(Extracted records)
=-=-=-=-=

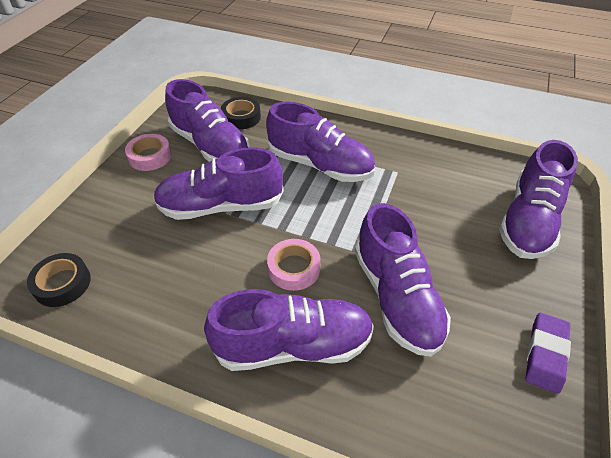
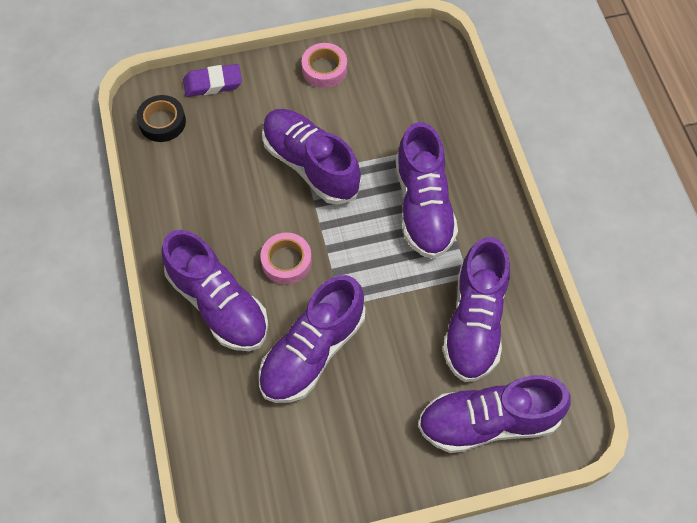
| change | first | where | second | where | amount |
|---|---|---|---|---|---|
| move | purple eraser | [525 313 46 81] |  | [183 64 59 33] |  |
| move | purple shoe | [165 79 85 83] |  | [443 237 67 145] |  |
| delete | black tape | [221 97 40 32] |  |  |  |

=-=-=-=-=

THE PROBLEM:
Print the records above exactly, minus pictures.

WRITTEN ANSWER:
| change | first | where | second | where | amount |
|---|---|---|---|---|---|
| move | purple eraser | [525 313 46 81] |  | [183 64 59 33] |  |
| move | purple shoe | [165 79 85 83] |  | [443 237 67 145] |  |
| delete | black tape | [221 97 40 32] |  |  |  |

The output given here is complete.